EXERCISE INSTRUCTIONS: Where a picture appears in the data below, exclude it; restate everything else word for word.
BEGIN RECORDS SUPPLIED
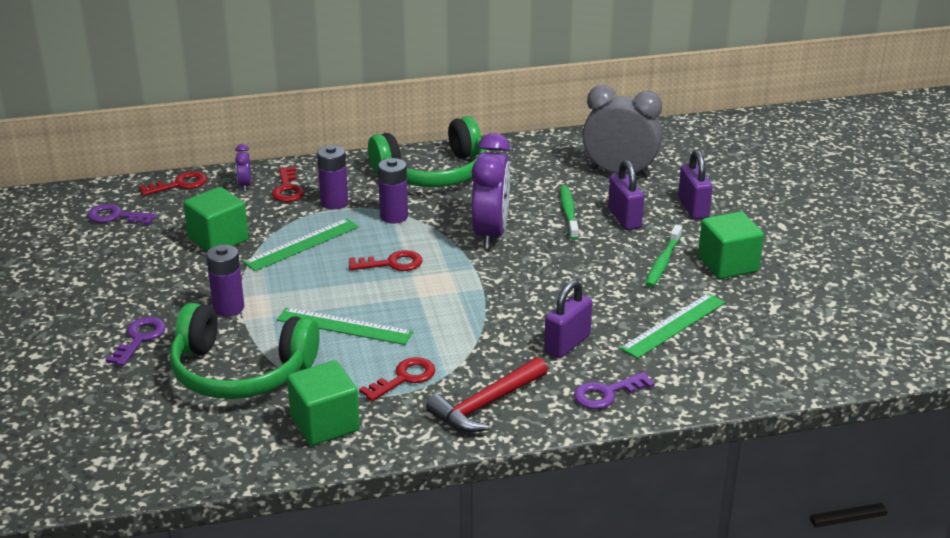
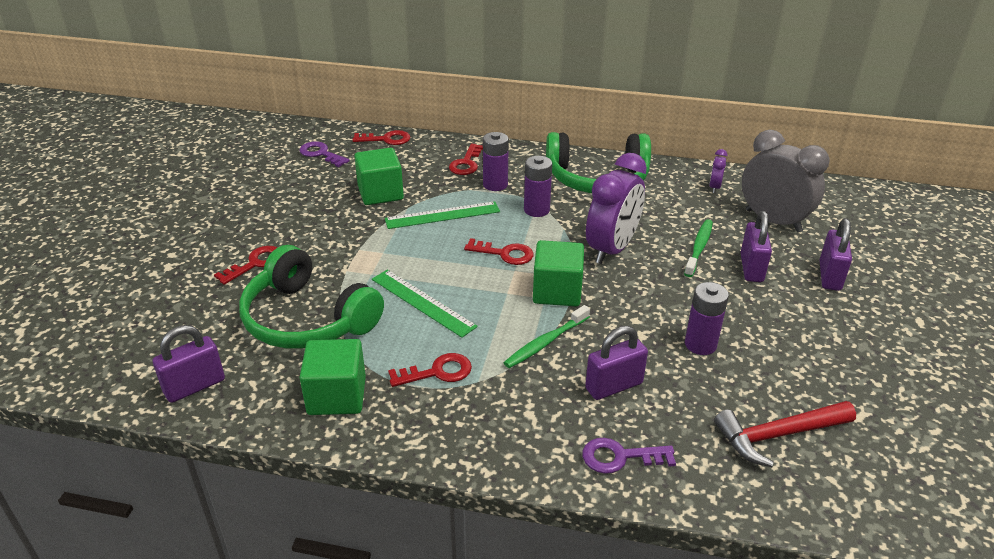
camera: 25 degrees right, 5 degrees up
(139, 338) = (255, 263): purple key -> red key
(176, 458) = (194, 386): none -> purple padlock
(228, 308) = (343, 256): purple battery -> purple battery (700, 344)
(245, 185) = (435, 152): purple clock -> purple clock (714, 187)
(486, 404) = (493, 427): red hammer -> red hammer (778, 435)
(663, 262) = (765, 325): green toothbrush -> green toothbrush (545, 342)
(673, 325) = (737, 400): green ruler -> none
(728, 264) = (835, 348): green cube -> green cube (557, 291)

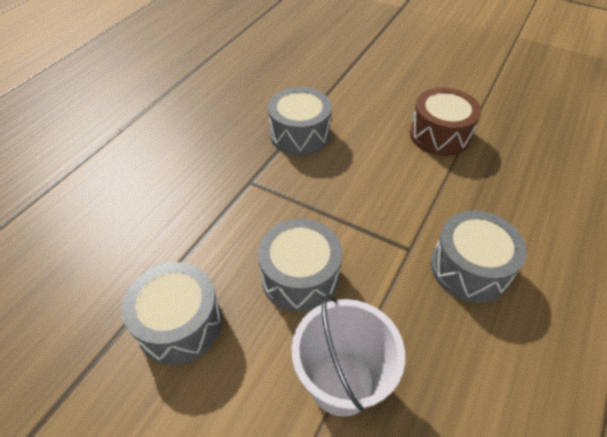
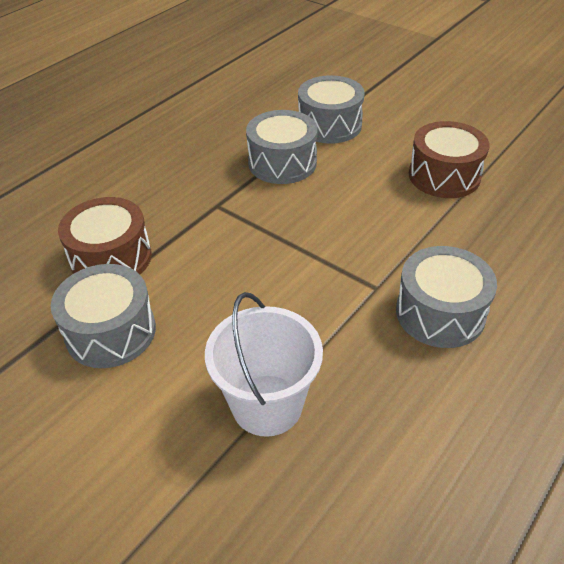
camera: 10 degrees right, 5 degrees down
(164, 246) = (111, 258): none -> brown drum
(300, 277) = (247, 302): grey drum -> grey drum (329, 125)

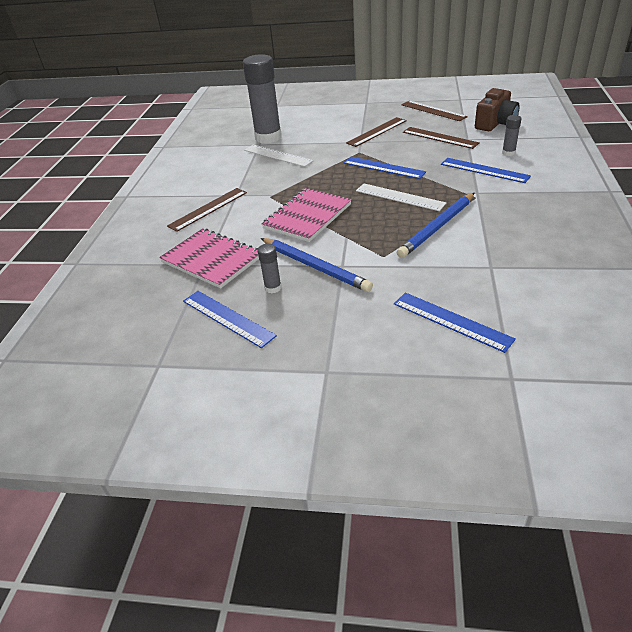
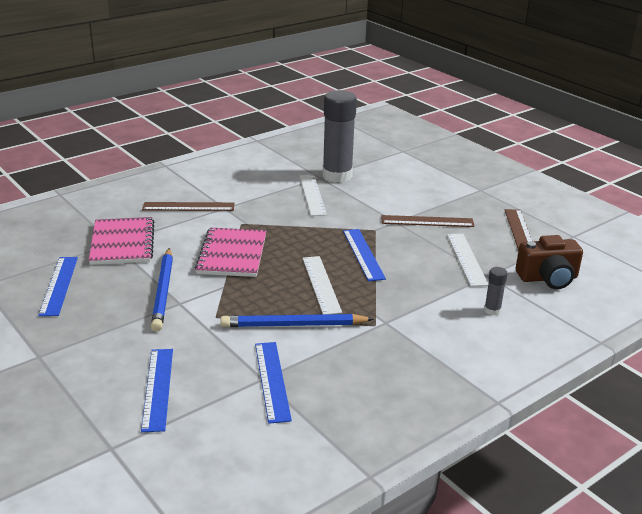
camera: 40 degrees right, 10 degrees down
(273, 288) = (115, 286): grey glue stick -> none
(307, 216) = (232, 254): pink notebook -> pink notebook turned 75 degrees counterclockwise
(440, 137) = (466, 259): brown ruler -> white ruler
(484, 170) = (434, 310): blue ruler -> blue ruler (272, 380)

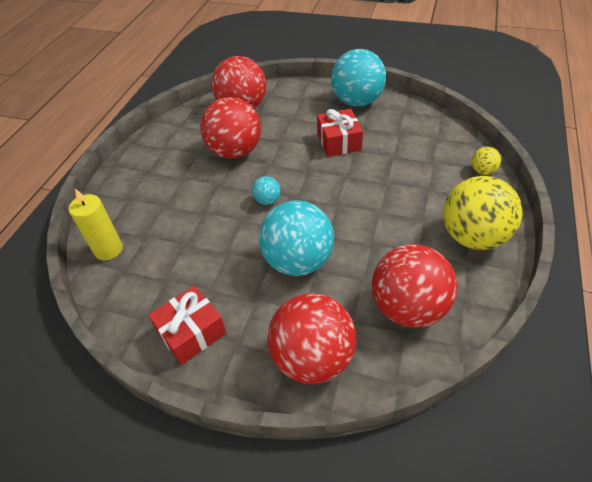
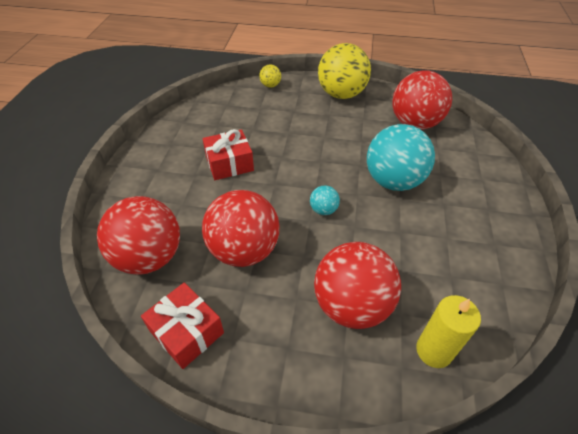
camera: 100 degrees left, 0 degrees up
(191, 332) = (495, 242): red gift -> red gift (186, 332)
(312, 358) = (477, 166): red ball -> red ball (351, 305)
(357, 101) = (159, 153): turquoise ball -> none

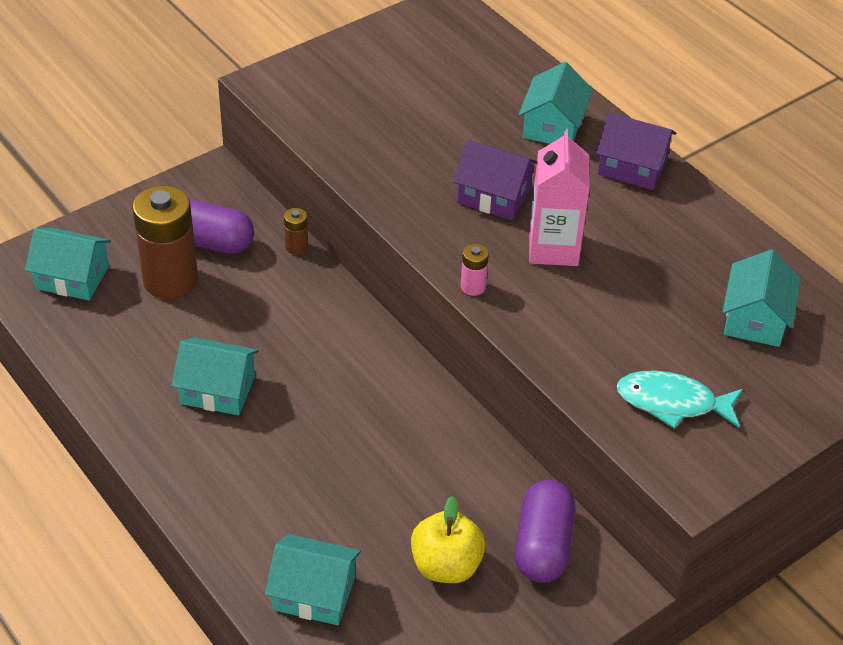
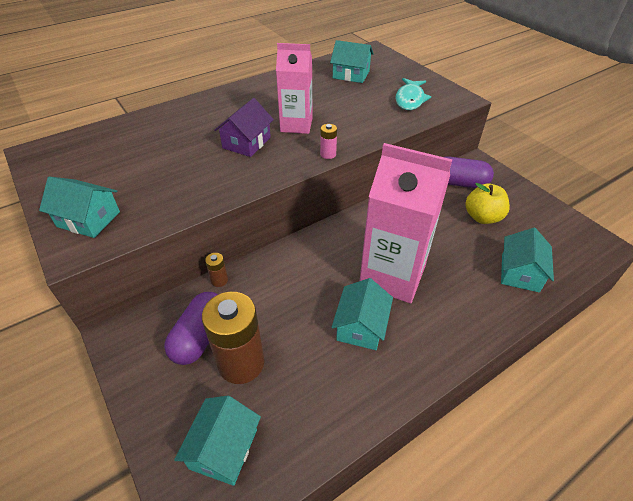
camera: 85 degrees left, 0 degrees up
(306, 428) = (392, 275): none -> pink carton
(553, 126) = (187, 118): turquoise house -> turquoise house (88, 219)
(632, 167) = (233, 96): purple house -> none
END RECORDS SUPPLIED
EXERCISE OUTPUT:
camera: 25 degrees right, 5 degrees up
(139, 338) = (255, 263): purple key -> red key
(176, 458) = (194, 386): none -> purple padlock
(228, 308) = (343, 256): purple battery -> purple battery (700, 344)
(245, 185) = (435, 152): purple clock -> purple clock (714, 187)
(486, 404) = (493, 427): red hammer -> red hammer (778, 435)
(663, 262) = (765, 325): green toothbrush -> green toothbrush (545, 342)
(673, 325) = (737, 400): green ruler -> none
(728, 264) = (835, 348): green cube -> green cube (557, 291)

camera: 10 degrees right, 5 degrees down
(164, 246) = (111, 258): none -> brown drum
(300, 277) = (247, 302): grey drum -> grey drum (329, 125)

camera: 40 degrees right, 10 degrees down
(273, 288) = (115, 286): grey glue stick -> none
(307, 216) = (232, 254): pink notebook -> pink notebook turned 75 degrees counterclockwise
(440, 137) = (466, 259): brown ruler -> white ruler
(484, 170) = (434, 310): blue ruler -> blue ruler (272, 380)

camera: 100 degrees left, 0 degrees up
(191, 332) = (495, 242): red gift -> red gift (186, 332)
(312, 358) = (477, 166): red ball -> red ball (351, 305)
(357, 101) = (159, 153): turquoise ball -> none

camera: 85 degrees left, 0 degrees up
(306, 428) = (392, 275): none -> pink carton
(553, 126) = (187, 118): turquoise house -> turquoise house (88, 219)
(632, 167) = (233, 96): purple house -> none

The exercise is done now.